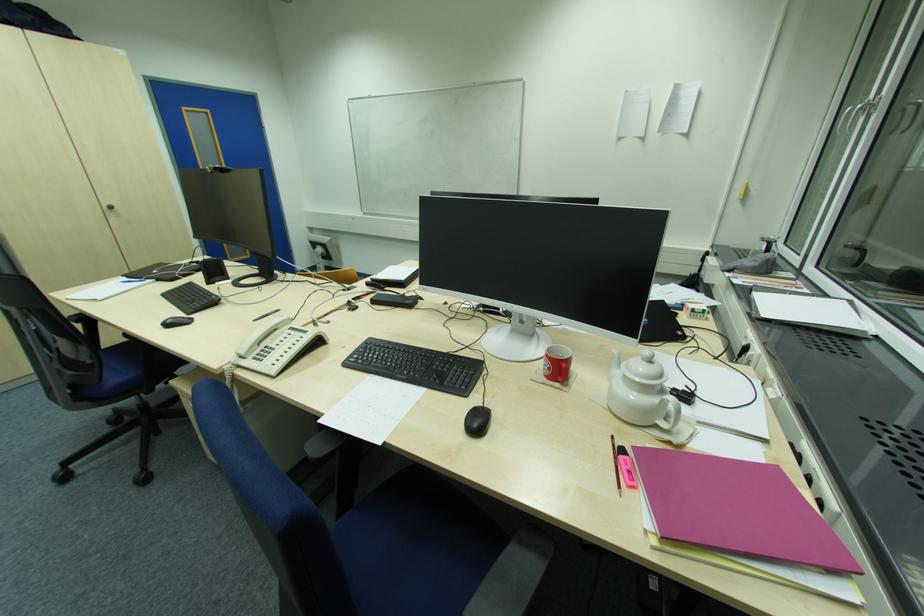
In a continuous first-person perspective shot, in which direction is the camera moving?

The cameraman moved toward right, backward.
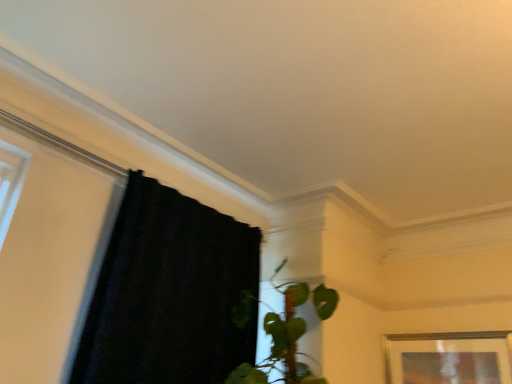
At what (x,y) coordinates should I click in order to perform the action: click on wooden picture frame at lower right. Please return your answer as a coordinate pair (x, y). This screenshot has height=384, width=512. Looking at the image, I should click on (448, 358).

What do you see at coordinates (448, 358) in the screenshot? This screenshot has height=384, width=512. I see `wooden picture frame at lower right` at bounding box center [448, 358].

What are the coordinates of `black fabric curtain at left` in the screenshot? It's located at (169, 293).

This screenshot has height=384, width=512. What do you see at coordinates (169, 293) in the screenshot?
I see `black fabric curtain at left` at bounding box center [169, 293].

Measure the distance between black fabric curtain at left and camera.

The distance of black fabric curtain at left from camera is 5.12 feet.

Locate an element on the screen. wooden picture frame at lower right is located at coordinates (448, 358).

Is wooden picture frame at lower right at the left side of black fabric curtain at left?

No, wooden picture frame at lower right is not to the left of black fabric curtain at left.

Is wooden picture frame at lower right further to camera compared to black fabric curtain at left?

Yes, it is.

Considering the positions of point (391, 341) and point (135, 176), is point (391, 341) closer or farther from the camera than point (135, 176)?

Clearly, point (391, 341) is more distant from the camera than point (135, 176).

From the image's perspective, is wooden picture frame at lower right above or below black fabric curtain at left?

From the image's perspective, wooden picture frame at lower right appears below black fabric curtain at left.

From a real-world perspective, which object rests below the other?

From a 3D spatial view, wooden picture frame at lower right is below.

Does wooden picture frame at lower right have a lesser width compared to black fabric curtain at left?

Yes, wooden picture frame at lower right is thinner than black fabric curtain at left.

Does wooden picture frame at lower right have a greater height compared to black fabric curtain at left?

Incorrect, the height of wooden picture frame at lower right is not larger of that of black fabric curtain at left.

Can you confirm if wooden picture frame at lower right is smaller than black fabric curtain at left?

Yes, wooden picture frame at lower right is smaller than black fabric curtain at left.

Is wooden picture frame at lower right outside of black fabric curtain at left?

Yes.

Is wooden picture frame at lower right not near black fabric curtain at left?

Absolutely, wooden picture frame at lower right is distant from black fabric curtain at left.

Is wooden picture frame at lower right aimed at black fabric curtain at left?

Yes, wooden picture frame at lower right is turned towards black fabric curtain at left.

Locate an element on the screen. picture frame below the black fabric curtain at left (from the image's perspective) is located at coordinates (448, 358).

Visually, is black fabric curtain at left positioned to the left or to the right of wooden picture frame at lower right?

In the image, black fabric curtain at left appears on the left side of wooden picture frame at lower right.

Is black fabric curtain at left in front of wooden picture frame at lower right?

Yes.

Is point (113, 323) closer or farther from the camera than point (407, 365)?

Point (113, 323) is positioned closer to the camera compared to point (407, 365).

From the image's perspective, is black fabric curtain at left above wooden picture frame at lower right?

Yes, from the image's perspective, black fabric curtain at left is above wooden picture frame at lower right.

From a real-world perspective, who is located higher, black fabric curtain at left or wooden picture frame at lower right?

From a 3D spatial view, black fabric curtain at left is above.

Which object is wider, black fabric curtain at left or wooden picture frame at lower right?

black fabric curtain at left.

Considering the relative sizes of black fabric curtain at left and wooden picture frame at lower right in the image provided, is black fabric curtain at left shorter than wooden picture frame at lower right?

In fact, black fabric curtain at left may be taller than wooden picture frame at lower right.

Is black fabric curtain at left bigger or smaller than wooden picture frame at lower right?

In the image, black fabric curtain at left appears to be larger than wooden picture frame at lower right.

Is wooden picture frame at lower right inside black fabric curtain at left?

No.

Is black fabric curtain at left not near wooden picture frame at lower right?

black fabric curtain at left is far away from wooden picture frame at lower right.

Is black fabric curtain at left oriented away from wooden picture frame at lower right?

No, black fabric curtain at left is not facing away from wooden picture frame at lower right.

What's the angular difference between black fabric curtain at left and wooden picture frame at lower right's facing directions?

The angular difference between black fabric curtain at left and wooden picture frame at lower right is 96.6 degrees.

Where is `curtain in front of the wooden picture frame at lower right`? This screenshot has width=512, height=384. curtain in front of the wooden picture frame at lower right is located at coordinates (169, 293).

Locate an element on the screen. This screenshot has width=512, height=384. picture frame beneath the black fabric curtain at left (from a real-world perspective) is located at coordinates (448, 358).

Where is `picture frame located on the right of black fabric curtain at left`? The height and width of the screenshot is (384, 512). picture frame located on the right of black fabric curtain at left is located at coordinates (448, 358).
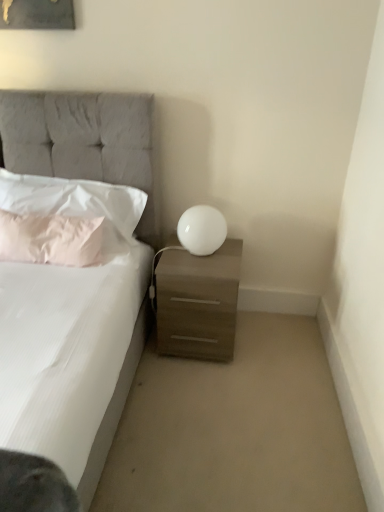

════════

Please reproduce the listing above word for word, leaving out the pictures.

*EXERCISE OUTPUT*
In a continuous first-person perspective shot, in which direction is the camera moving?

The cameraman moved toward right, backward.
At what (x,y) coordinates should I click in order to perform the action: click on wooden picture frame at lower right. Please return your answer as a coordinate pair (x, y). This screenshot has height=384, width=512. Looking at the image, I should click on (448, 358).

What do you see at coordinates (448, 358) in the screenshot? This screenshot has height=384, width=512. I see `wooden picture frame at lower right` at bounding box center [448, 358].

What are the coordinates of `black fabric curtain at left` in the screenshot? It's located at (169, 293).

This screenshot has height=384, width=512. What do you see at coordinates (169, 293) in the screenshot?
I see `black fabric curtain at left` at bounding box center [169, 293].

Measure the distance between black fabric curtain at left and camera.

The distance of black fabric curtain at left from camera is 5.12 feet.

Locate an element on the screen. wooden picture frame at lower right is located at coordinates (448, 358).

Is wooden picture frame at lower right at the left side of black fabric curtain at left?

No, wooden picture frame at lower right is not to the left of black fabric curtain at left.

Is wooden picture frame at lower right further to camera compared to black fabric curtain at left?

Yes, it is.

Considering the positions of point (391, 341) and point (135, 176), is point (391, 341) closer or farther from the camera than point (135, 176)?

Clearly, point (391, 341) is more distant from the camera than point (135, 176).

From the image's perspective, is wooden picture frame at lower right above or below black fabric curtain at left?

From the image's perspective, wooden picture frame at lower right appears below black fabric curtain at left.

From a real-world perspective, which object rests below the other?

From a 3D spatial view, wooden picture frame at lower right is below.

Does wooden picture frame at lower right have a lesser width compared to black fabric curtain at left?

Yes, wooden picture frame at lower right is thinner than black fabric curtain at left.

Does wooden picture frame at lower right have a greater height compared to black fabric curtain at left?

Incorrect, the height of wooden picture frame at lower right is not larger of that of black fabric curtain at left.

Can you confirm if wooden picture frame at lower right is smaller than black fabric curtain at left?

Yes, wooden picture frame at lower right is smaller than black fabric curtain at left.

Is wooden picture frame at lower right outside of black fabric curtain at left?

Yes.

Is wooden picture frame at lower right not near black fabric curtain at left?

Absolutely, wooden picture frame at lower right is distant from black fabric curtain at left.

Is wooden picture frame at lower right aimed at black fabric curtain at left?

Yes, wooden picture frame at lower right is turned towards black fabric curtain at left.

Locate an element on the screen. picture frame below the black fabric curtain at left (from the image's perspective) is located at coordinates (448, 358).

Visually, is black fabric curtain at left positioned to the left or to the right of wooden picture frame at lower right?

In the image, black fabric curtain at left appears on the left side of wooden picture frame at lower right.

Is black fabric curtain at left in front of wooden picture frame at lower right?

Yes.

Is point (113, 323) closer or farther from the camera than point (407, 365)?

Point (113, 323) is positioned closer to the camera compared to point (407, 365).

From the image's perspective, is black fabric curtain at left above wooden picture frame at lower right?

Yes, from the image's perspective, black fabric curtain at left is above wooden picture frame at lower right.

From a real-world perspective, who is located higher, black fabric curtain at left or wooden picture frame at lower right?

From a 3D spatial view, black fabric curtain at left is above.

Which object is wider, black fabric curtain at left or wooden picture frame at lower right?

black fabric curtain at left.

Considering the relative sizes of black fabric curtain at left and wooden picture frame at lower right in the image provided, is black fabric curtain at left shorter than wooden picture frame at lower right?

In fact, black fabric curtain at left may be taller than wooden picture frame at lower right.

Is black fabric curtain at left bigger or smaller than wooden picture frame at lower right?

In the image, black fabric curtain at left appears to be larger than wooden picture frame at lower right.

Is wooden picture frame at lower right inside black fabric curtain at left?

No.

Is black fabric curtain at left not near wooden picture frame at lower right?

black fabric curtain at left is far away from wooden picture frame at lower right.

Is black fabric curtain at left oriented away from wooden picture frame at lower right?

No, black fabric curtain at left is not facing away from wooden picture frame at lower right.

What's the angular difference between black fabric curtain at left and wooden picture frame at lower right's facing directions?

The angular difference between black fabric curtain at left and wooden picture frame at lower right is 96.6 degrees.

Where is `curtain in front of the wooden picture frame at lower right`? This screenshot has width=512, height=384. curtain in front of the wooden picture frame at lower right is located at coordinates (169, 293).

Locate an element on the screen. This screenshot has width=512, height=384. picture frame beneath the black fabric curtain at left (from a real-world perspective) is located at coordinates (448, 358).

Where is `picture frame located on the right of black fabric curtain at left`? The height and width of the screenshot is (384, 512). picture frame located on the right of black fabric curtain at left is located at coordinates (448, 358).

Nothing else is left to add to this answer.